Records for this task —
——

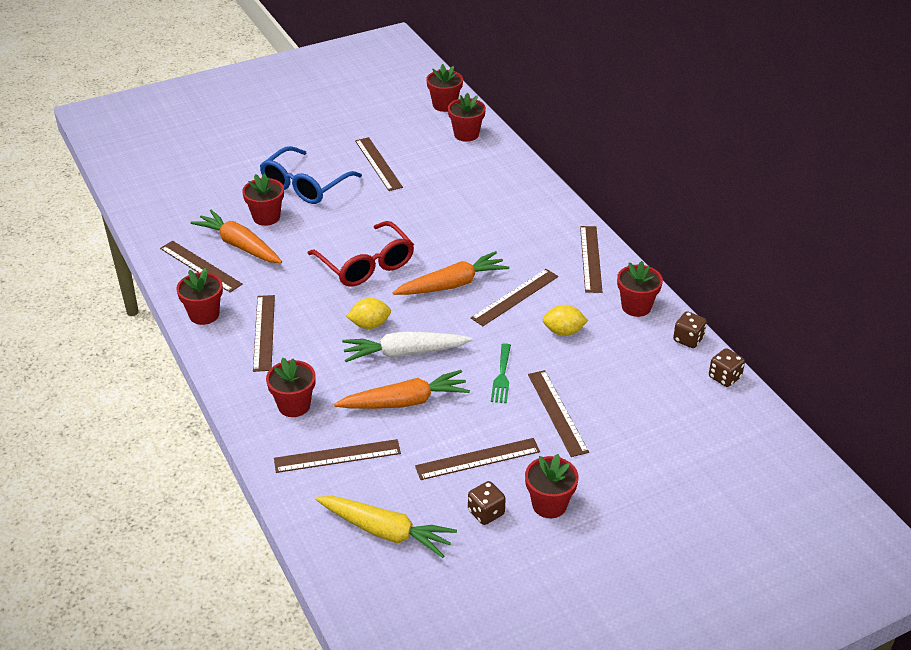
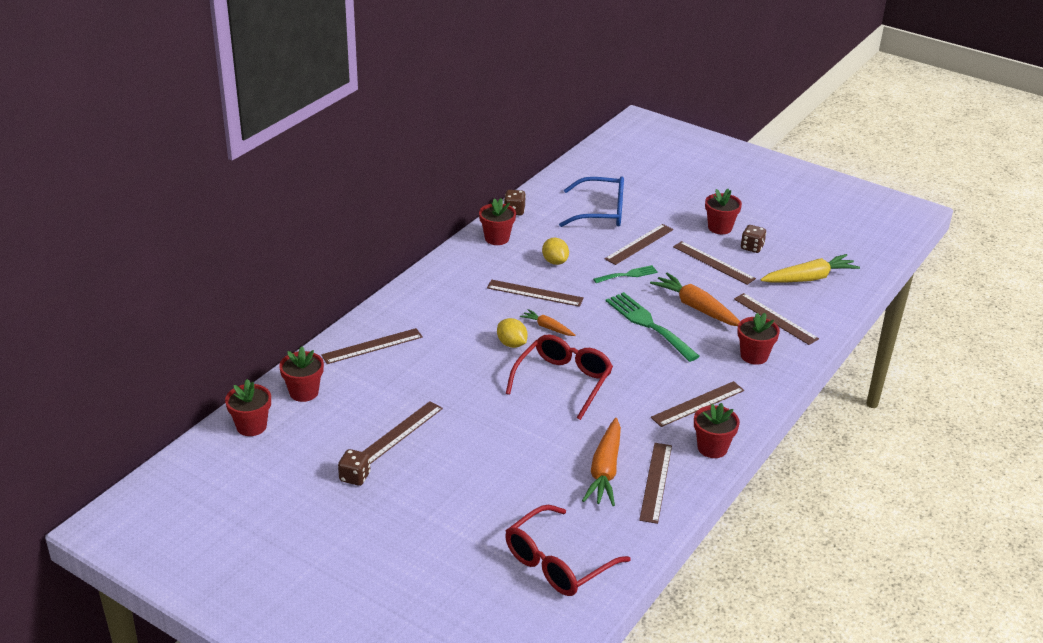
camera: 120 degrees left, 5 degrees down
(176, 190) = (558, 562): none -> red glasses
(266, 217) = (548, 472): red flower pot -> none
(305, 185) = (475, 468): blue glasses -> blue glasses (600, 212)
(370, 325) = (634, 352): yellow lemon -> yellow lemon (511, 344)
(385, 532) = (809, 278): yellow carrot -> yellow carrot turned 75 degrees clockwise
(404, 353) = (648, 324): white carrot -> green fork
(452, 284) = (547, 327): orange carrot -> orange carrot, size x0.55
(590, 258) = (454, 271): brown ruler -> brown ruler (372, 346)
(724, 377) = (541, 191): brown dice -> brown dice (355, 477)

——

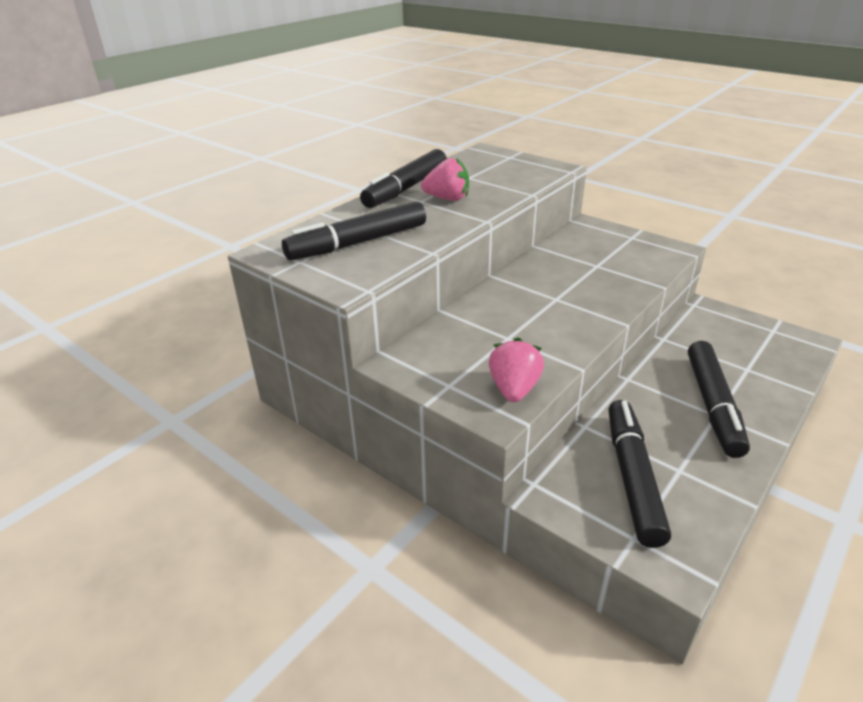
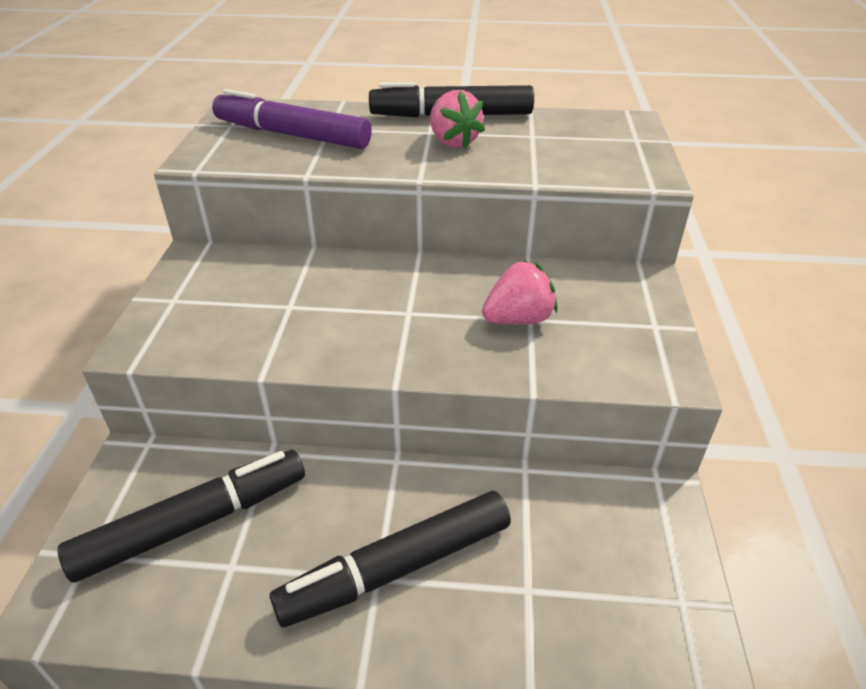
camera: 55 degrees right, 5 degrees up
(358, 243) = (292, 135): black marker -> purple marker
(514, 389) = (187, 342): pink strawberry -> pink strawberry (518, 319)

——

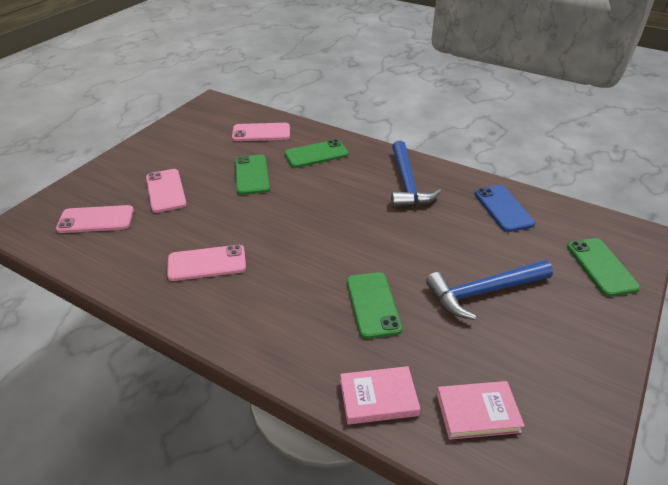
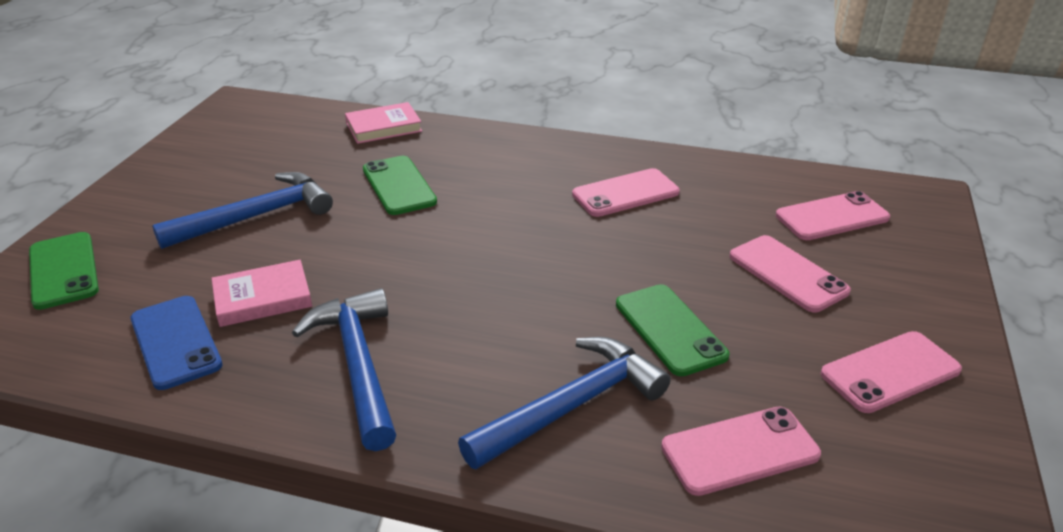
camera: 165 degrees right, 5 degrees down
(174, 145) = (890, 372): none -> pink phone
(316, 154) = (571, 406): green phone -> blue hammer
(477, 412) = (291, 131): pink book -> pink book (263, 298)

——

Task prompt — The response should hold exactly the lines starting at the line with "(370, 325) = (634, 352): yellow" and ending at the line with "(724, 377) = (541, 191): brown", and no other line of the material above.

Completed exercise —
(370, 325) = (634, 352): yellow lemon -> yellow lemon (511, 344)
(385, 532) = (809, 278): yellow carrot -> yellow carrot turned 75 degrees clockwise
(404, 353) = (648, 324): white carrot -> green fork
(452, 284) = (547, 327): orange carrot -> orange carrot, size x0.55
(590, 258) = (454, 271): brown ruler -> brown ruler (372, 346)
(724, 377) = (541, 191): brown dice -> brown dice (355, 477)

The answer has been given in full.